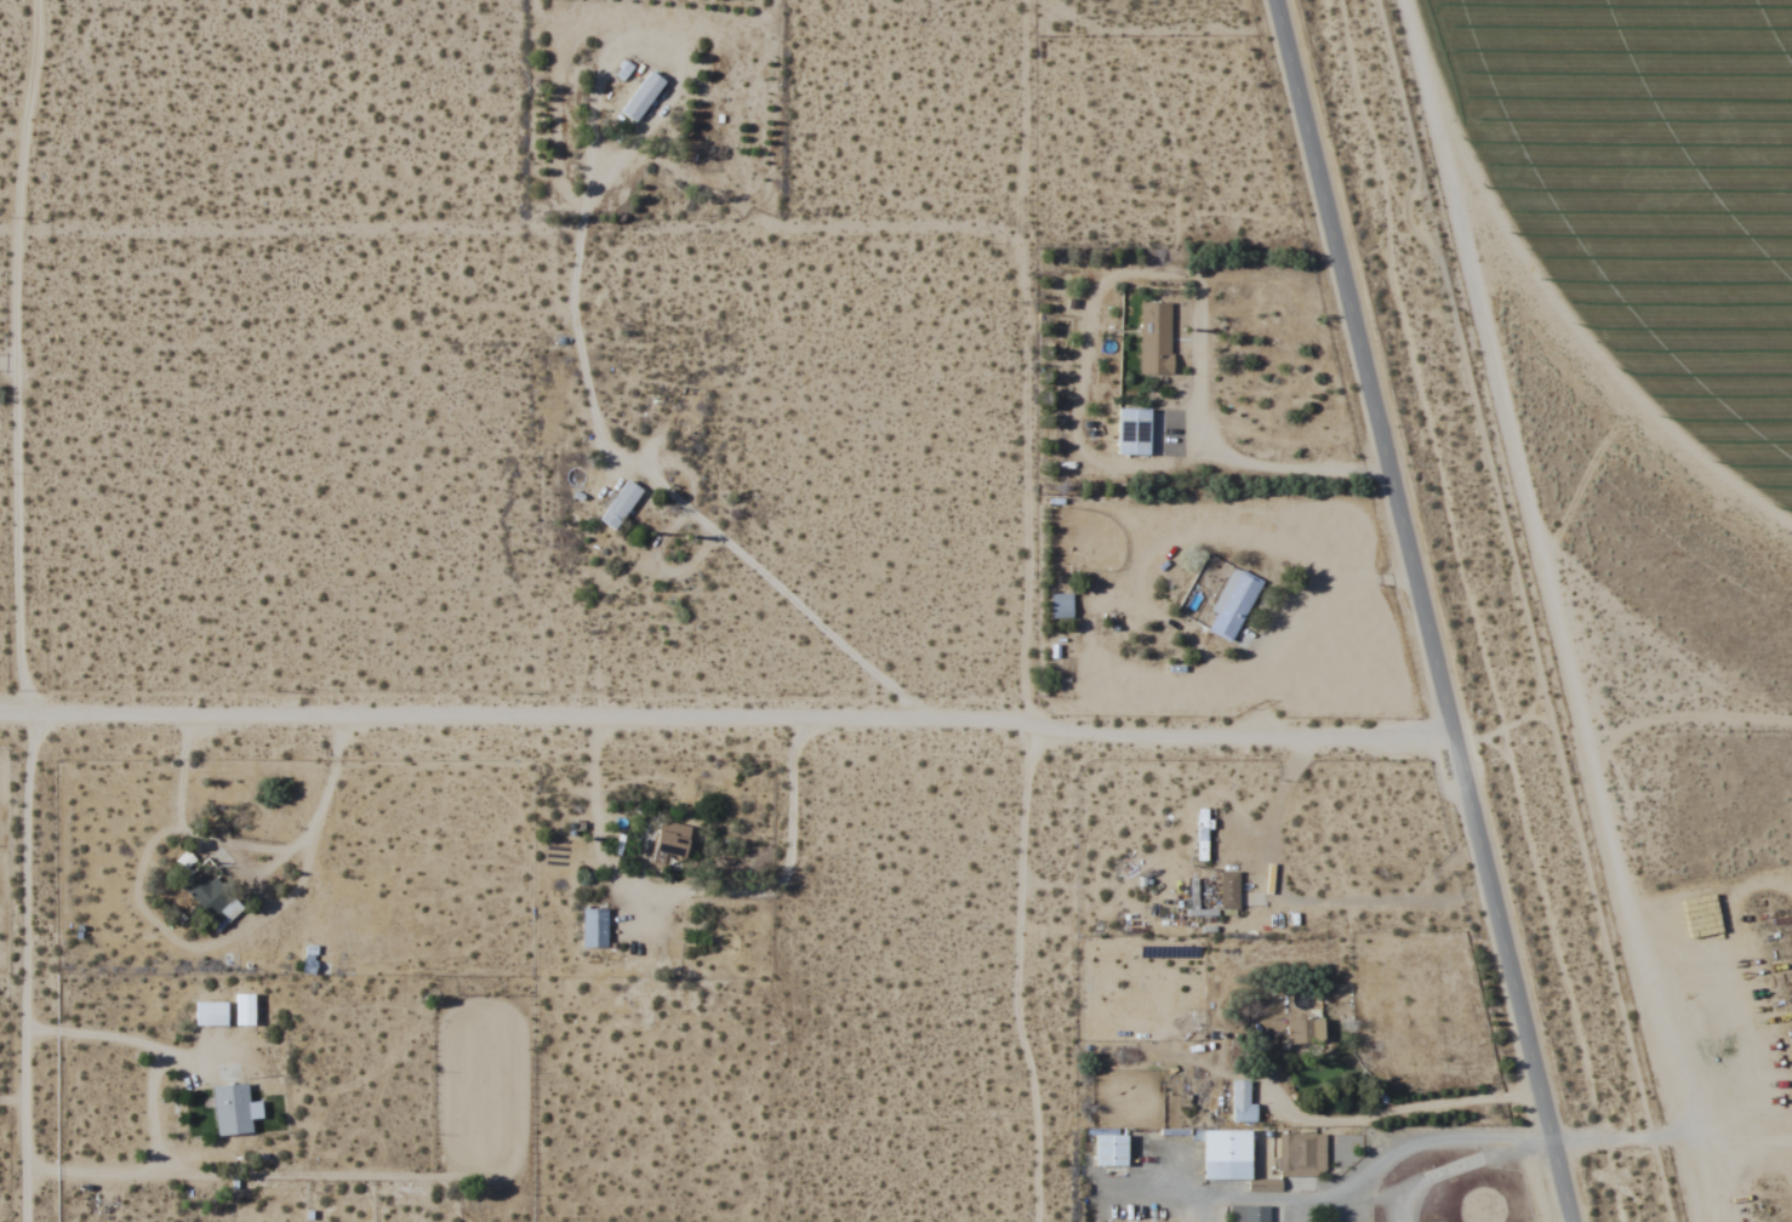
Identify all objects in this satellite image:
building: (642, 95)
crop: (1630, 202)
road: (9, 234)
building: (1155, 338)
building: (1139, 431)
building: (620, 504)
building: (1233, 603)
building: (1061, 605)
road: (20, 610)
road: (1424, 610)
road: (728, 725)
building: (1203, 834)
building: (673, 839)
building: (1229, 890)
building: (209, 897)
building: (595, 928)
road: (1020, 977)
building: (211, 1014)
building: (1305, 1033)
building: (1242, 1103)
building: (231, 1110)
building: (1110, 1151)
building: (1301, 1154)
building: (1238, 1159)
building: (1254, 1214)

******************************

### Required action
Select and copy every line from the records that includes the word "road".

### Result
road: (9, 234)
road: (20, 610)
road: (1424, 610)
road: (728, 725)
road: (1020, 977)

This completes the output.